▸ Goal of the exercise
From the records below, please return each line that holds the word "green".

──────────────────────────────

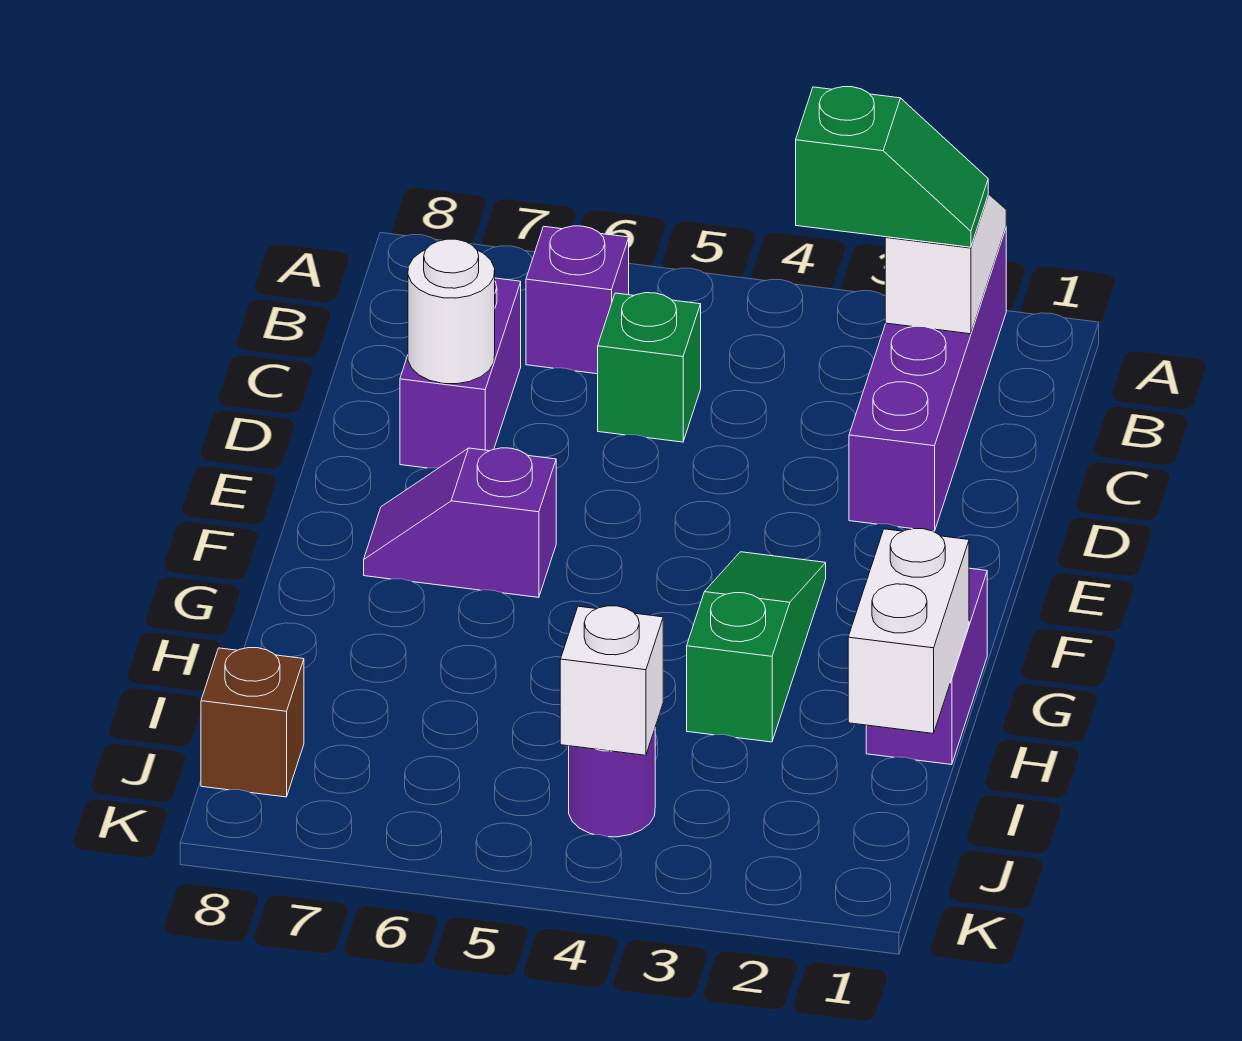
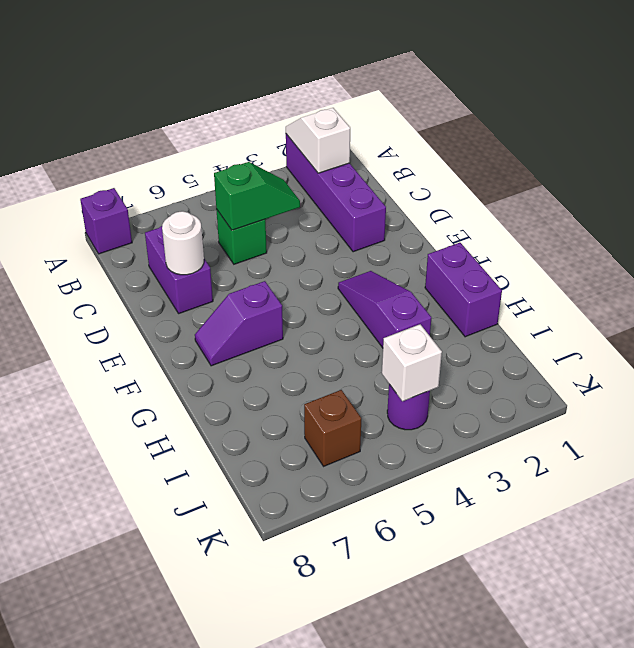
green 1x2 slope [796,87,988,247] -> green 1x2 slope moved to [214,162,300,230]
purple 1x1 brick [526,226,629,374] -> purple 1x1 brick moved to [80,188,132,254]
green 1x3 slope [687,552,826,742] -> purple 1x3 slope [338,271,431,348]
white 1x2 brick [848,529,969,734] -> none
brown 1x1 brick [201,648,304,797] -> brown 1x1 brick moved to [304,390,361,466]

──────────────────────────────

▸ Exercise solution
green 1x2 slope [796,87,988,247] -> green 1x2 slope moved to [214,162,300,230]
green 1x3 slope [687,552,826,742] -> purple 1x3 slope [338,271,431,348]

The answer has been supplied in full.